Which lines of the data contain the word "driveways"? Identify each one and copy it in full.

Dataset entries =

········

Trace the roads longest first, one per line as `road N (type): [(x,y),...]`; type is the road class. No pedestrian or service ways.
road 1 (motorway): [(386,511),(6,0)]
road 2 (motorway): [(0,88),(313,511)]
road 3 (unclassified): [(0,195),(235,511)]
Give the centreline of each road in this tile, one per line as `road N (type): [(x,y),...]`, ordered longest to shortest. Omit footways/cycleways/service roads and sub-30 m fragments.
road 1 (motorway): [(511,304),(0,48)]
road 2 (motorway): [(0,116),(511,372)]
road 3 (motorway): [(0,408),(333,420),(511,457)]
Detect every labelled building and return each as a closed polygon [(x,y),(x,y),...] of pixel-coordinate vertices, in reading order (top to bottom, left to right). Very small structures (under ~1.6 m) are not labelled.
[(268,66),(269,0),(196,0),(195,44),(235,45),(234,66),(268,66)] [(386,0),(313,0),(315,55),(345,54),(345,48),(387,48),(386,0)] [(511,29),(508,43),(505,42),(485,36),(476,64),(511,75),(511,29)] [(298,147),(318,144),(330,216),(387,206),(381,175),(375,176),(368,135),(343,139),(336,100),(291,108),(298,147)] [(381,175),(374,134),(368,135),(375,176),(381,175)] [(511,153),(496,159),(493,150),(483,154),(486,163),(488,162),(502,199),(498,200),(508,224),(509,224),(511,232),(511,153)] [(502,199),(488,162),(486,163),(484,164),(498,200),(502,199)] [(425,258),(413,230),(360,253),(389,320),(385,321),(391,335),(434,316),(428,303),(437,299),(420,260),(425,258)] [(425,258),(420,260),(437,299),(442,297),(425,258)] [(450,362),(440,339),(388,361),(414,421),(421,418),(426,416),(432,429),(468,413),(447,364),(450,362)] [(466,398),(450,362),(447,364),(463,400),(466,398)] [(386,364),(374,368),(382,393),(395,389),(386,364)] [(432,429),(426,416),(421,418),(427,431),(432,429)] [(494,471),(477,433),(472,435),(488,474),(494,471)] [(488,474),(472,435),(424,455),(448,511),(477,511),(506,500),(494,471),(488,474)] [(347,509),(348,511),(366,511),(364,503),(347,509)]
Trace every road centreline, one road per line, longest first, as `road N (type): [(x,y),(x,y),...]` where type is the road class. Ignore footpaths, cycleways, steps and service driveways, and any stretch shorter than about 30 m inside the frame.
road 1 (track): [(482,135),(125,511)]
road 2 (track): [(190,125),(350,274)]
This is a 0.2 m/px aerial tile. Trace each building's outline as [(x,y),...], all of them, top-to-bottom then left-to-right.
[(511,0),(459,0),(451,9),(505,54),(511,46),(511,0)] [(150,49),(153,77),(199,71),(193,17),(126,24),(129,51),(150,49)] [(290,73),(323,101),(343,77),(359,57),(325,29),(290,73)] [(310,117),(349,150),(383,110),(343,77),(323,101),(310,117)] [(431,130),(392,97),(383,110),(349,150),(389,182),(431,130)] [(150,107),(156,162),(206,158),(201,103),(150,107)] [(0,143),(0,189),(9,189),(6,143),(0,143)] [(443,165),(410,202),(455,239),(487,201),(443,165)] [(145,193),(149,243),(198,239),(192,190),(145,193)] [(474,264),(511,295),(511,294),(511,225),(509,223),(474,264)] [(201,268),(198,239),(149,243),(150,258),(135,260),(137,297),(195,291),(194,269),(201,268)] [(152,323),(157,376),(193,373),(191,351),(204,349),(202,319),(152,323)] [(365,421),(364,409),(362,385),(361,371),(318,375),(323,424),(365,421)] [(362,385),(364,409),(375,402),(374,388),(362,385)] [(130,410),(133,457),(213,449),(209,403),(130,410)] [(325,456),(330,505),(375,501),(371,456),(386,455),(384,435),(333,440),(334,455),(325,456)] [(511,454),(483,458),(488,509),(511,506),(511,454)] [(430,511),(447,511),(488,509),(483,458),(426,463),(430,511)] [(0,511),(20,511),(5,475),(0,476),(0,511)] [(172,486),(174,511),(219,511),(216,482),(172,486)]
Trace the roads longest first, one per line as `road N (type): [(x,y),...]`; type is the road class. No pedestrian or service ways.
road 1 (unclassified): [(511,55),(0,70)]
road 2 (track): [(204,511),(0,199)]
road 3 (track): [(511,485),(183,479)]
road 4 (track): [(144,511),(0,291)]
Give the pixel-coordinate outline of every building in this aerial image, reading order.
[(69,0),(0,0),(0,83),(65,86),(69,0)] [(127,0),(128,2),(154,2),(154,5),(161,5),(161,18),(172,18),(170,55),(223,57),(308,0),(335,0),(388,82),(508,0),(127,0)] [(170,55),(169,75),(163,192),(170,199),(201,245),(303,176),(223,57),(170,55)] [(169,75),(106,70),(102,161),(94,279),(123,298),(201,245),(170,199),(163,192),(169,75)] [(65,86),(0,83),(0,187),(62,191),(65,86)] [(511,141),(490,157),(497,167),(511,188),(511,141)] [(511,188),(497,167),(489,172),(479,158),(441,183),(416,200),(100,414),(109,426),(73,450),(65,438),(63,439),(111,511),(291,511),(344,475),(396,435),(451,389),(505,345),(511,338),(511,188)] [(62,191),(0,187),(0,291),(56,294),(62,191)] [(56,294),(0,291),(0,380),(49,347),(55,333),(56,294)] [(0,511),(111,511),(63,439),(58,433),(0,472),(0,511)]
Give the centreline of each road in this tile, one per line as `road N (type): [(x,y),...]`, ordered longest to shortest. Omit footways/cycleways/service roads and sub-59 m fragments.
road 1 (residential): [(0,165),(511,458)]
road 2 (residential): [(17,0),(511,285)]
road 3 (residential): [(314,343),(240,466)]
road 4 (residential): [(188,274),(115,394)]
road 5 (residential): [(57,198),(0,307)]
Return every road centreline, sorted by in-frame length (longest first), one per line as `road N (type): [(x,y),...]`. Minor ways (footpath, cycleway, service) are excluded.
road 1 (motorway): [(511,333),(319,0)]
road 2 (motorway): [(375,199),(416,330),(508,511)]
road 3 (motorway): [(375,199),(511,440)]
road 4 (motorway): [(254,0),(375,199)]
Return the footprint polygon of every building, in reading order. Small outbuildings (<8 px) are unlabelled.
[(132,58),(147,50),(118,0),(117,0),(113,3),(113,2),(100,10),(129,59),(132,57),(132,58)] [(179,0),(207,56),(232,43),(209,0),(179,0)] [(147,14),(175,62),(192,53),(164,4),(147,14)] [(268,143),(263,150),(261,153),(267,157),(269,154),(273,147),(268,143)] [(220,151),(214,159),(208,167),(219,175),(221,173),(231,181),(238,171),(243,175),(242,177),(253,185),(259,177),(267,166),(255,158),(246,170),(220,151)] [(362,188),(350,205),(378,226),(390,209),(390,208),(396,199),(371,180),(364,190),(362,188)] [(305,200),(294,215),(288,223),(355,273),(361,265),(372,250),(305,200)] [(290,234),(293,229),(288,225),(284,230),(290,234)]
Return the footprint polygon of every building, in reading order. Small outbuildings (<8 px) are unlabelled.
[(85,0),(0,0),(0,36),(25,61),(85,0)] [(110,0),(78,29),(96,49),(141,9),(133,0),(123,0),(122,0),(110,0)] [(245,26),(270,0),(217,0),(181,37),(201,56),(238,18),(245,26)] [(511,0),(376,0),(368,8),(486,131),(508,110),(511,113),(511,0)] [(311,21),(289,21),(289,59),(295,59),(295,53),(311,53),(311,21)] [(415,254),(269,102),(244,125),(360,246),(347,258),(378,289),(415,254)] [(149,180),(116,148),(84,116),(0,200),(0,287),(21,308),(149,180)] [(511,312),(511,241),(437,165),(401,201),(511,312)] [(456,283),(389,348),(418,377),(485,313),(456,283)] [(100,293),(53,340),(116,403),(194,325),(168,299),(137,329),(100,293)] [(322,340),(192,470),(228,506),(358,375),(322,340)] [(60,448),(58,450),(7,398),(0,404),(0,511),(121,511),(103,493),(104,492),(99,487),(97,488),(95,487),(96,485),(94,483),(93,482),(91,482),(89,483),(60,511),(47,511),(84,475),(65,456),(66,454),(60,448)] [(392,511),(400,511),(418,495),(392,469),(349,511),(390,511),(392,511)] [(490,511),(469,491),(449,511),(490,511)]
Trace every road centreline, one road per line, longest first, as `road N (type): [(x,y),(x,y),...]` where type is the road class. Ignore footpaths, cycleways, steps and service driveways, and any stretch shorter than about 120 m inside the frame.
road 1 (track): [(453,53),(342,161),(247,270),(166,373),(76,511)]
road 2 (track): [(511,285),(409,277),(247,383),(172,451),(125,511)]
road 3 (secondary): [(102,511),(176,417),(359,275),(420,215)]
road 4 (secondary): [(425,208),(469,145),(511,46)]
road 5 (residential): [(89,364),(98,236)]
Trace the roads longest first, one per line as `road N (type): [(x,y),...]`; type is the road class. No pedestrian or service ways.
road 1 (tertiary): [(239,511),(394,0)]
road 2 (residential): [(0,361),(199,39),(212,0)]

········

Correct response =
Trace every road centreline, one road per line, longest first, as `road N (type): [(x,y),(x,y),...]` where type is the road class. Ignore footpaths, cycleways, steps and service driveways, and any stretch shorter than about 30 m inside the frame.
Trace every road centreline, one road per line, longest first, as `road N (type): [(x,y),(x,y),...]` where type is the road class. Ignore footpaths, cycleways, steps and service driveways, and any stretch shorter than about 120 m inside the frame.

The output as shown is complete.